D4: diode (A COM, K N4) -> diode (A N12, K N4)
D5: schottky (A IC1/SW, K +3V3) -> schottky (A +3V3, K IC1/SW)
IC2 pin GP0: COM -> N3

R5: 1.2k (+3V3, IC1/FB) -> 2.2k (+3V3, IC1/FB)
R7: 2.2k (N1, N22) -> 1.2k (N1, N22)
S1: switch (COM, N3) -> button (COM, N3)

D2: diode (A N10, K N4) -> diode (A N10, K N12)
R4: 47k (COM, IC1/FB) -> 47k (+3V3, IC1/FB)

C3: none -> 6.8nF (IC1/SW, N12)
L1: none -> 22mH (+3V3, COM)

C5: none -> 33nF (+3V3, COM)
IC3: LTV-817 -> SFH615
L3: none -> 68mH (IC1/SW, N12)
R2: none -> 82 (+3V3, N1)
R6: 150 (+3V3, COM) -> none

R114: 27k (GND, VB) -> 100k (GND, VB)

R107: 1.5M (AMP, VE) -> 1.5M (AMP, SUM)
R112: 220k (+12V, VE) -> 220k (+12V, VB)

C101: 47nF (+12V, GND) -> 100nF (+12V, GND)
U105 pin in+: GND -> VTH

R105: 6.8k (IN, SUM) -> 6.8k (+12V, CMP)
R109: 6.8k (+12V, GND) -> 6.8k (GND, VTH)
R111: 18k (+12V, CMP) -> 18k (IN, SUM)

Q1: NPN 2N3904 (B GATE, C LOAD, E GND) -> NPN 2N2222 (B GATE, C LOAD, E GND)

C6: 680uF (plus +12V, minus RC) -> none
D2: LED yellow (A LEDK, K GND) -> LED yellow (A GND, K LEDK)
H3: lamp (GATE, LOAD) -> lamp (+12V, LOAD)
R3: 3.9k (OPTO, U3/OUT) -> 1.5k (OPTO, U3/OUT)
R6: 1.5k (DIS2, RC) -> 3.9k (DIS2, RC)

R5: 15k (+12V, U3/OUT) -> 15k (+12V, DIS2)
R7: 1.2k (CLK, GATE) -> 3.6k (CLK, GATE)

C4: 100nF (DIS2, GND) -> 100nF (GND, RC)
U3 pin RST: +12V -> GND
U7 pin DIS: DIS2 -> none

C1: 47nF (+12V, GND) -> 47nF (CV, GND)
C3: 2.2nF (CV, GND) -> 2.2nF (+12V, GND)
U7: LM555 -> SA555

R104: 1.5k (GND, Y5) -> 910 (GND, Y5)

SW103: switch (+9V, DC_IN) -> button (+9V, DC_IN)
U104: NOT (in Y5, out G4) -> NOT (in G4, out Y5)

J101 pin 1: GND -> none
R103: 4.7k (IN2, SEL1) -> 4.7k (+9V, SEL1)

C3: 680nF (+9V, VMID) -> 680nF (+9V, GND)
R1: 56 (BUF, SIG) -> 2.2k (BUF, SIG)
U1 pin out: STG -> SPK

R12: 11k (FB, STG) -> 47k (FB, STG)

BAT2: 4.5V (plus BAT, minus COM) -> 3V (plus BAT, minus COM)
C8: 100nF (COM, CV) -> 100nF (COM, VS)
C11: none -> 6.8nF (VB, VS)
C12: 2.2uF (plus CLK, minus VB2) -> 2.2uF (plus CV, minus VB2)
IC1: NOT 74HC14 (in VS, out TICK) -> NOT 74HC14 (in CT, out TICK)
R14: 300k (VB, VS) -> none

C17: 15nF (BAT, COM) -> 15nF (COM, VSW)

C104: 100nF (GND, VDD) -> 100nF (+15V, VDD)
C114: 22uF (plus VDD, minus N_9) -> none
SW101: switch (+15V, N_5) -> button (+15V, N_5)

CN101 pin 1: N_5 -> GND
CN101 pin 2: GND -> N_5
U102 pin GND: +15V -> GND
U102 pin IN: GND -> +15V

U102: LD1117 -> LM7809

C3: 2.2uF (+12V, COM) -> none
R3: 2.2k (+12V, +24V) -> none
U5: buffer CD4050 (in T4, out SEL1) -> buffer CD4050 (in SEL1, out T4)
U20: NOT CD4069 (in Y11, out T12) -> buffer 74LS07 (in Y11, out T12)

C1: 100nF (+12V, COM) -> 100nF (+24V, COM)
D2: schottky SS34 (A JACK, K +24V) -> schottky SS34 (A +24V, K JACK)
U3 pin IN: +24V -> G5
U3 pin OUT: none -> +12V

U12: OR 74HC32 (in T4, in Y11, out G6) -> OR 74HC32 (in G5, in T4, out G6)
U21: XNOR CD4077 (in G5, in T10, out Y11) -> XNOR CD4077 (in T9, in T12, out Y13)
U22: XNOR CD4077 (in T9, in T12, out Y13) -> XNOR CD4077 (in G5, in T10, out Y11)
---------------
Within the listing above, give again exactly every line from the line with "IC1: NOT 74HC14" through the line with "R3: 2.2k (+12V, +24V) -> none", both included, and no other line.

» **Written answer**:
IC1: NOT 74HC14 (in VS, out TICK) -> NOT 74HC14 (in CT, out TICK)
R14: 300k (VB, VS) -> none

C17: 15nF (BAT, COM) -> 15nF (COM, VSW)

C104: 100nF (GND, VDD) -> 100nF (+15V, VDD)
C114: 22uF (plus VDD, minus N_9) -> none
SW101: switch (+15V, N_5) -> button (+15V, N_5)

CN101 pin 1: N_5 -> GND
CN101 pin 2: GND -> N_5
U102 pin GND: +15V -> GND
U102 pin IN: GND -> +15V

U102: LD1117 -> LM7809

C3: 2.2uF (+12V, COM) -> none
R3: 2.2k (+12V, +24V) -> none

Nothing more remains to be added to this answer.